• [About this task]: Your task is to find every line of the listing that includes "black" and copy it.

• [Task data]:

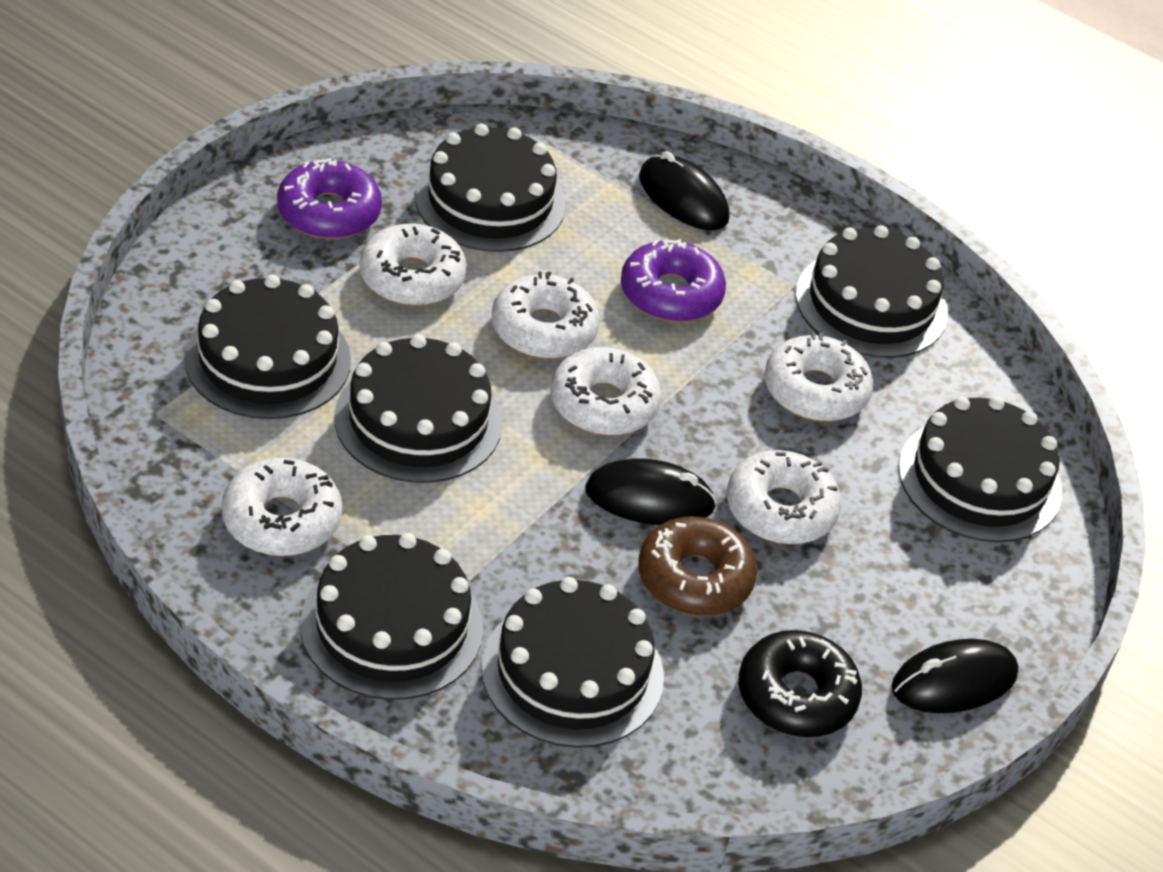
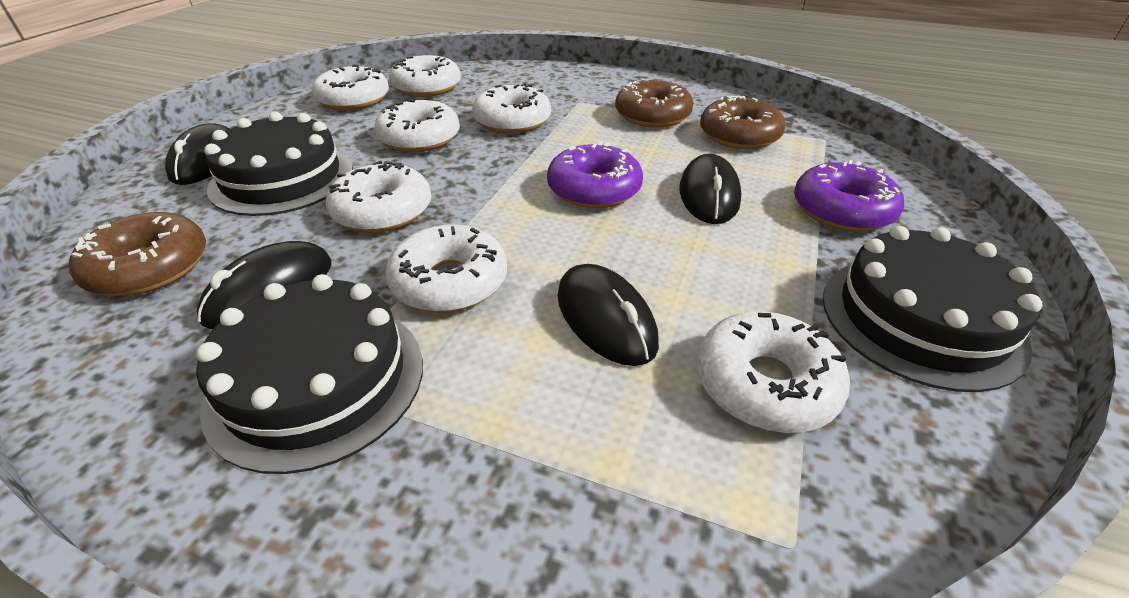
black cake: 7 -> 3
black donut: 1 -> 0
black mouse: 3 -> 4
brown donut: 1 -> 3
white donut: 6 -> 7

• [Expected answer]:
black cake: 7 -> 3
black donut: 1 -> 0
black mouse: 3 -> 4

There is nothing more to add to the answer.